§ WHAT IS BEING ASKED
Could you retype exactly the line containing "yellow line: (421, 671)" and every line after it in the data below, leaving out the pictures?

----- INFORMATION SUPPLIED

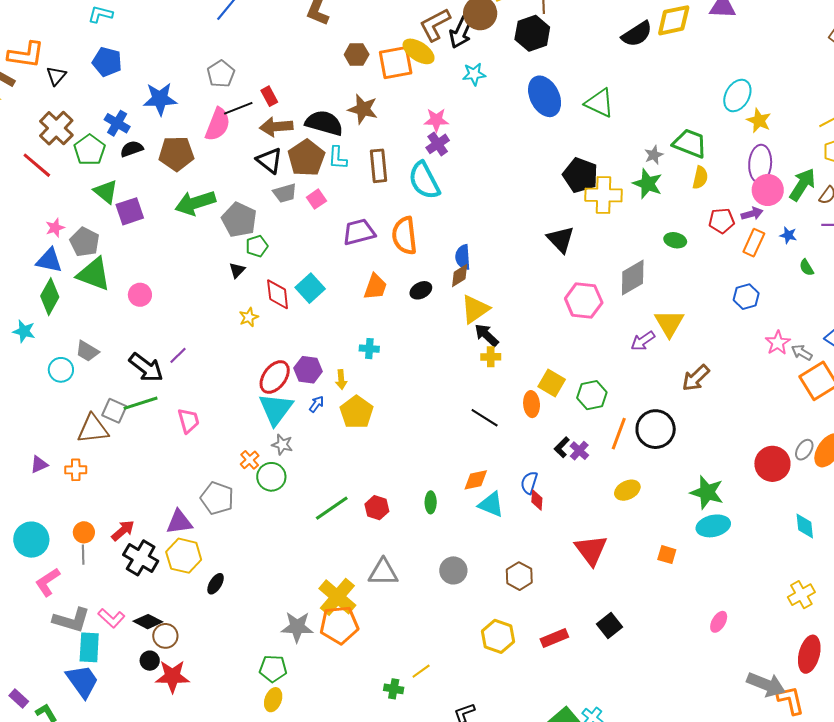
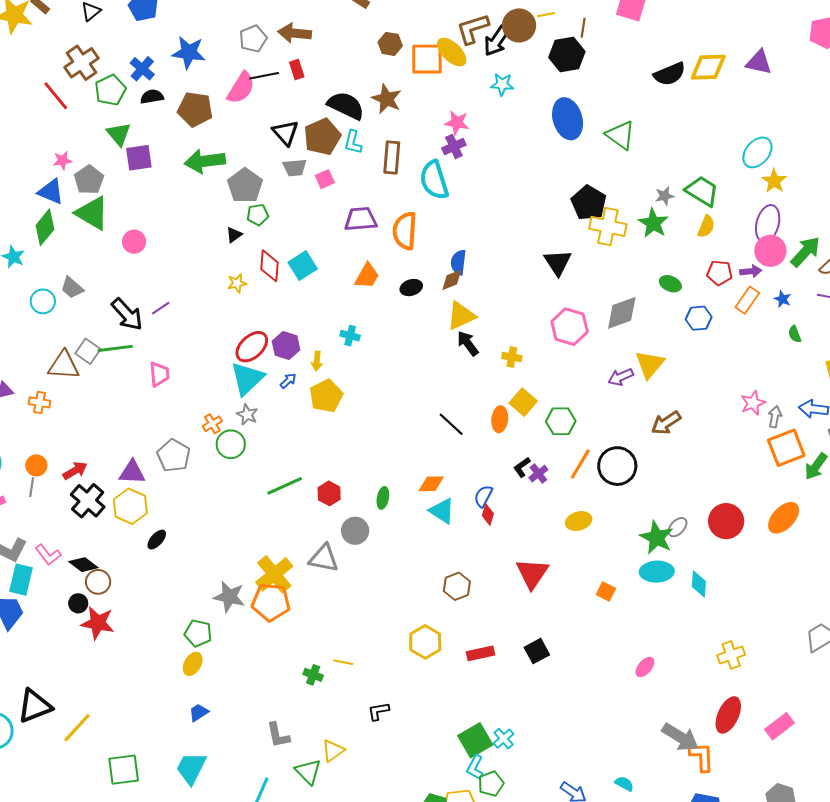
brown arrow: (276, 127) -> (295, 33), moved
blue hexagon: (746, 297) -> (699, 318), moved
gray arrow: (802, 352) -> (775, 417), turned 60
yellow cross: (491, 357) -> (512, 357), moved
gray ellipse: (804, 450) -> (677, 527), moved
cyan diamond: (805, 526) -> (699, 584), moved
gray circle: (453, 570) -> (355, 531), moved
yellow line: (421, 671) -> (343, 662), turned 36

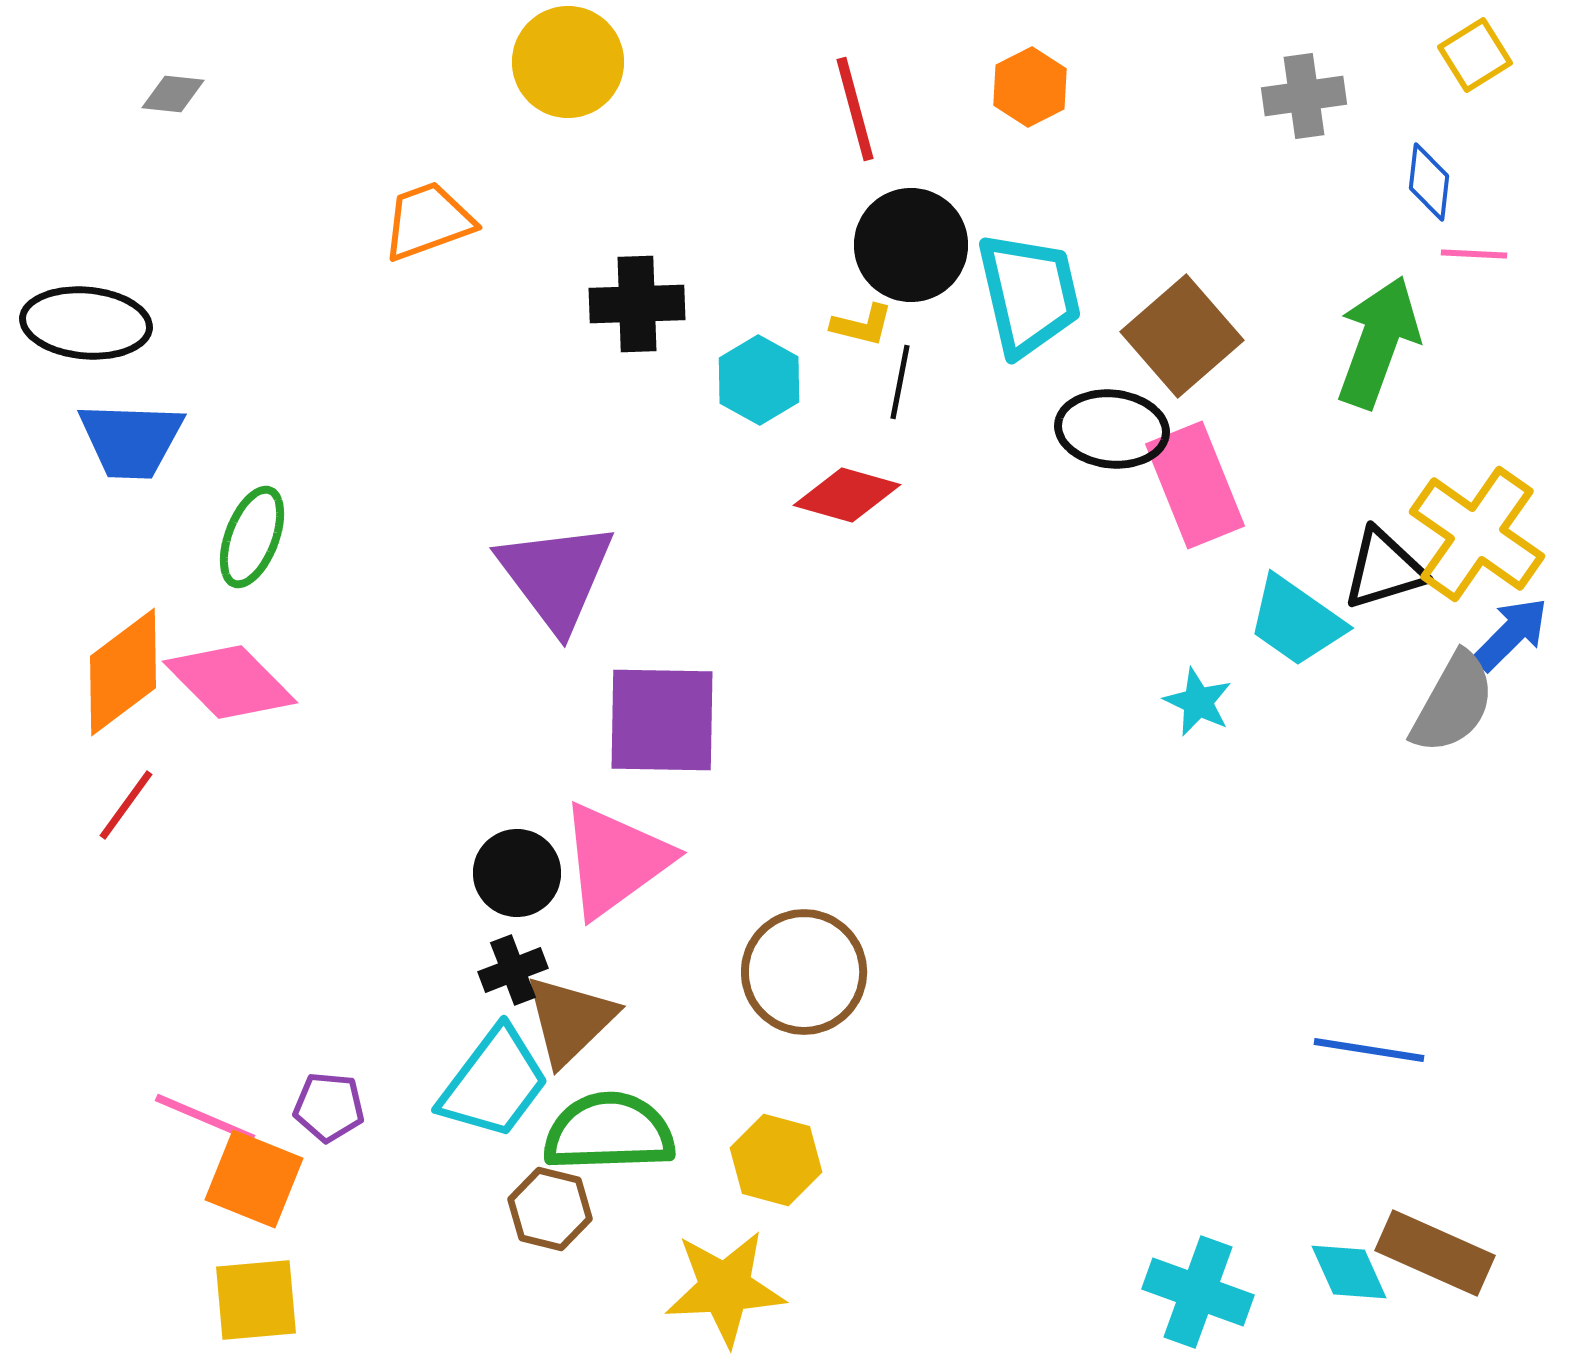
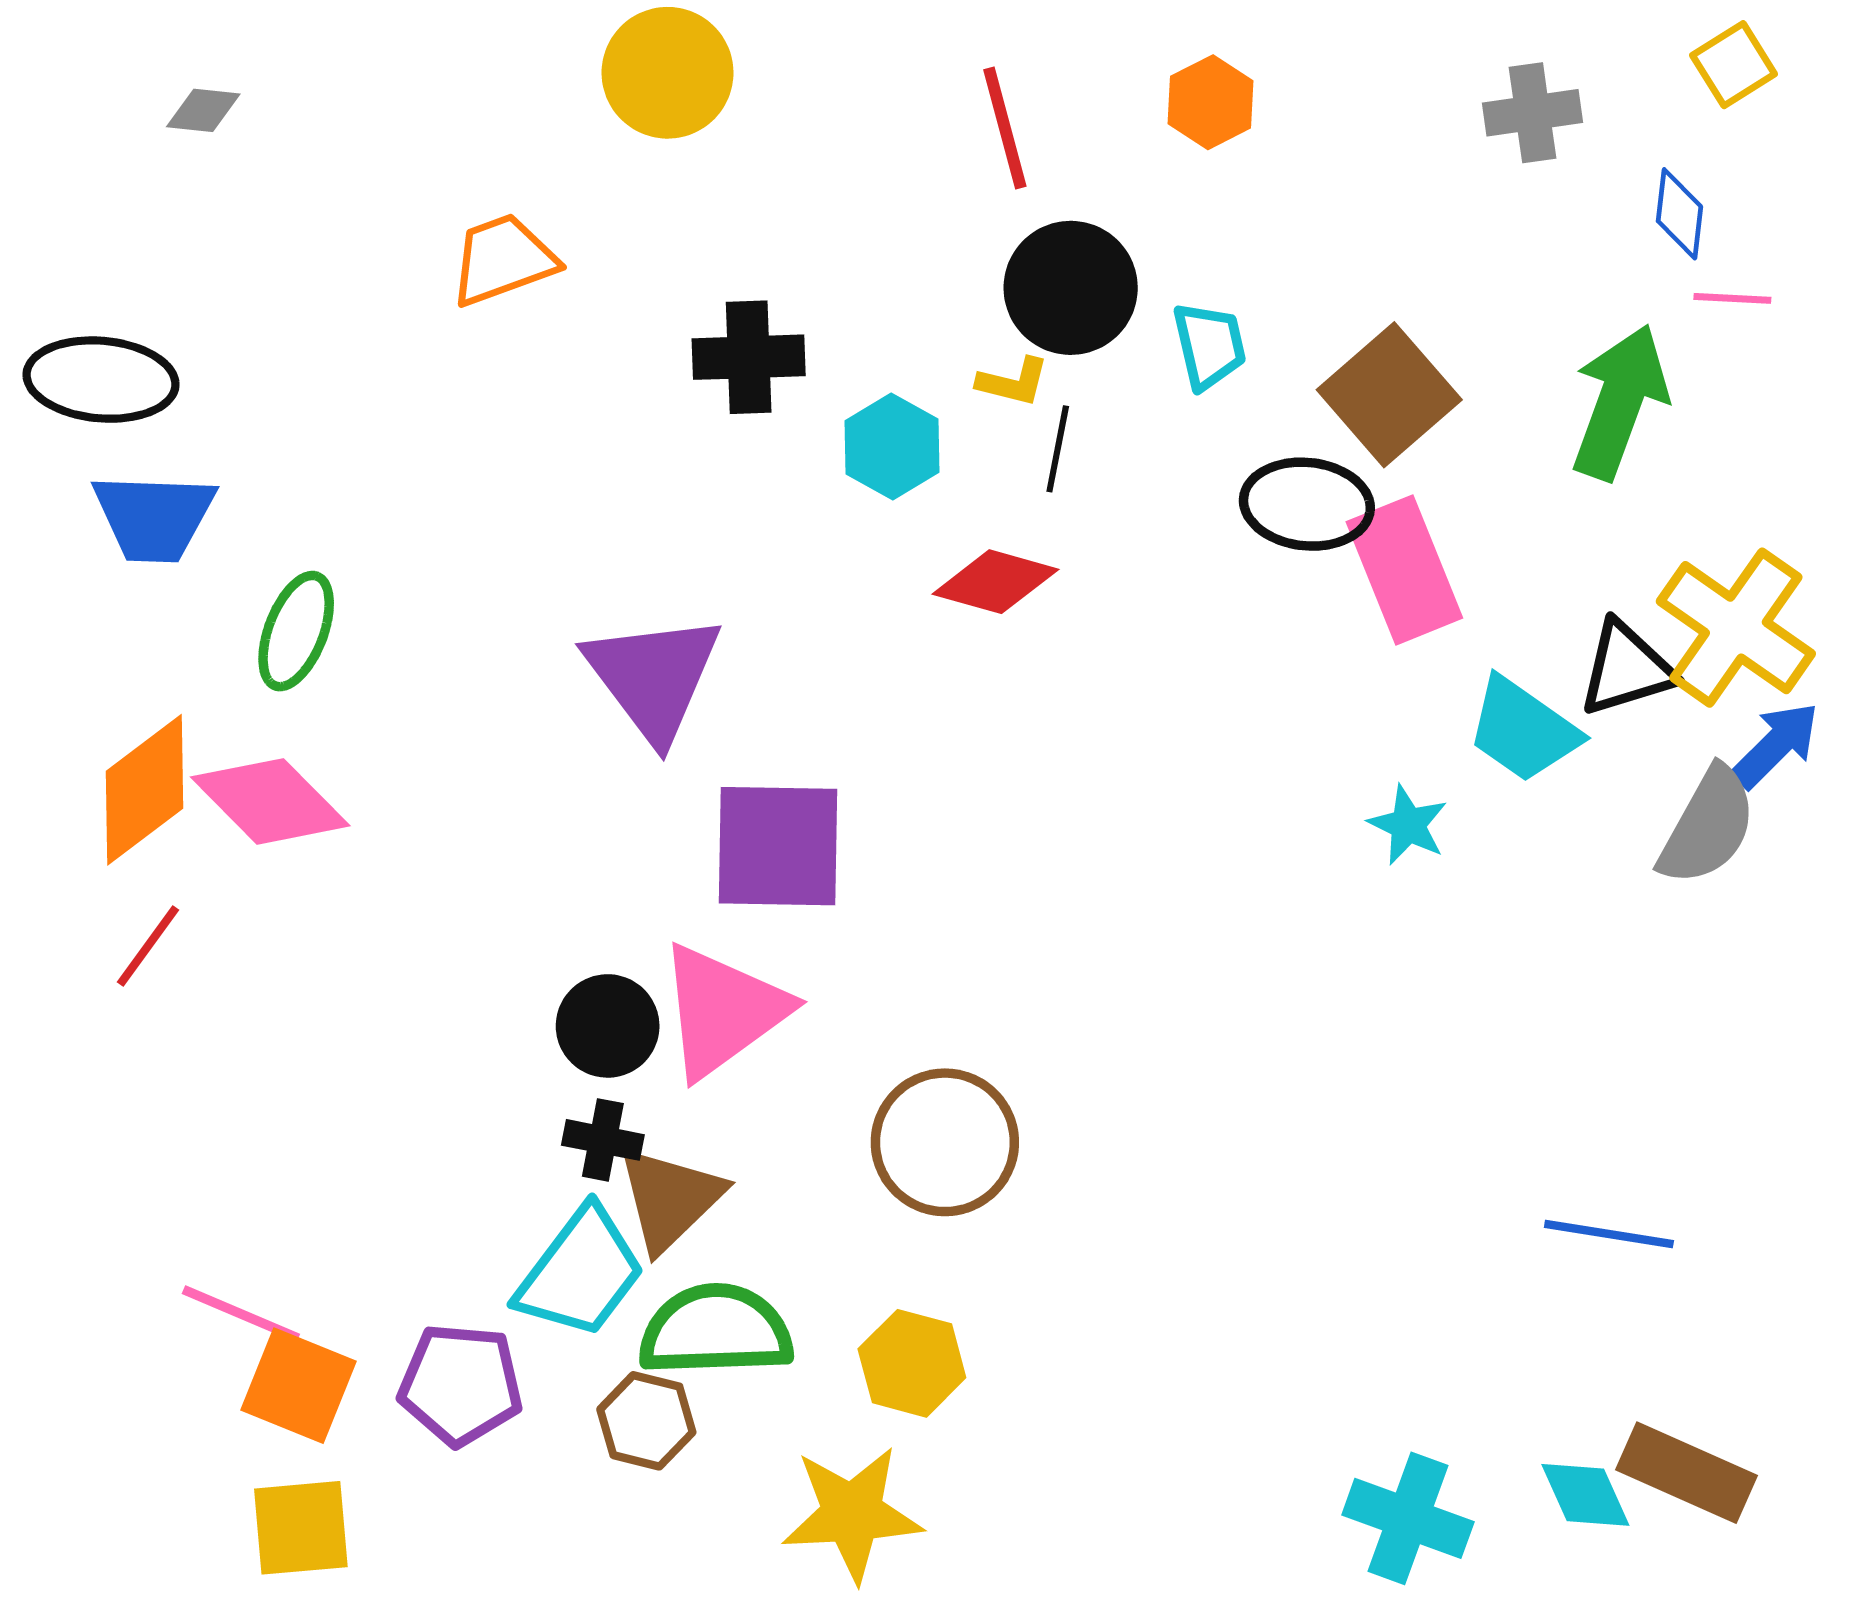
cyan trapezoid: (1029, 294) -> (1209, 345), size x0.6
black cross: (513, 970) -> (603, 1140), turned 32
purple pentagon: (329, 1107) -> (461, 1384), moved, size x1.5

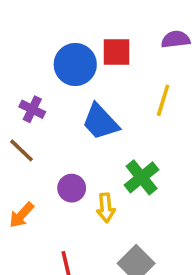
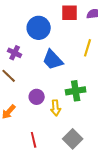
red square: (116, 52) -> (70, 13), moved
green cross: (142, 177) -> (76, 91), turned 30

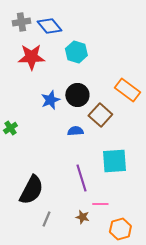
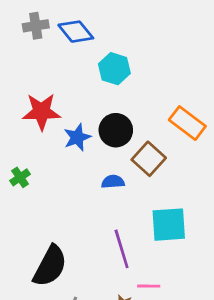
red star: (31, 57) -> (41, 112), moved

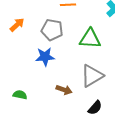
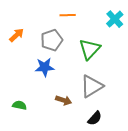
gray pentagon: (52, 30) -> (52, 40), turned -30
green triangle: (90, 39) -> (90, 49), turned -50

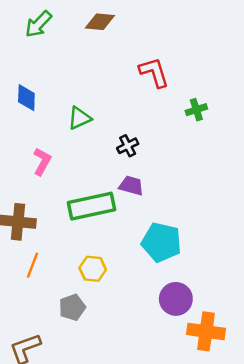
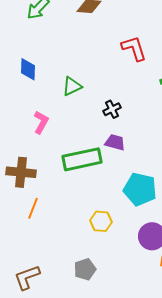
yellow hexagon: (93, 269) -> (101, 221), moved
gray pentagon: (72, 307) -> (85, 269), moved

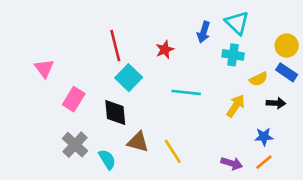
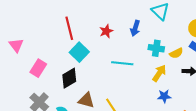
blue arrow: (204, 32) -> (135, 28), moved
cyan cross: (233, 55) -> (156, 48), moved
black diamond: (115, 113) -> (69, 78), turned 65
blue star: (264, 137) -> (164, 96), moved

----------

§ TASK RESPONSE
yellow line: (421, 671) -> (343, 662), turned 36

cyan trapezoid: (1029, 294) -> (1209, 345), size x0.6
black cross: (513, 970) -> (603, 1140), turned 32
purple pentagon: (329, 1107) -> (461, 1384), moved, size x1.5

red square: (116, 52) -> (70, 13), moved
green cross: (142, 177) -> (76, 91), turned 30

red star: (31, 57) -> (41, 112), moved

gray pentagon: (52, 30) -> (52, 40), turned -30
green triangle: (90, 39) -> (90, 49), turned -50

yellow hexagon: (93, 269) -> (101, 221), moved
gray pentagon: (72, 307) -> (85, 269), moved

blue arrow: (204, 32) -> (135, 28), moved
cyan cross: (233, 55) -> (156, 48), moved
black diamond: (115, 113) -> (69, 78), turned 65
blue star: (264, 137) -> (164, 96), moved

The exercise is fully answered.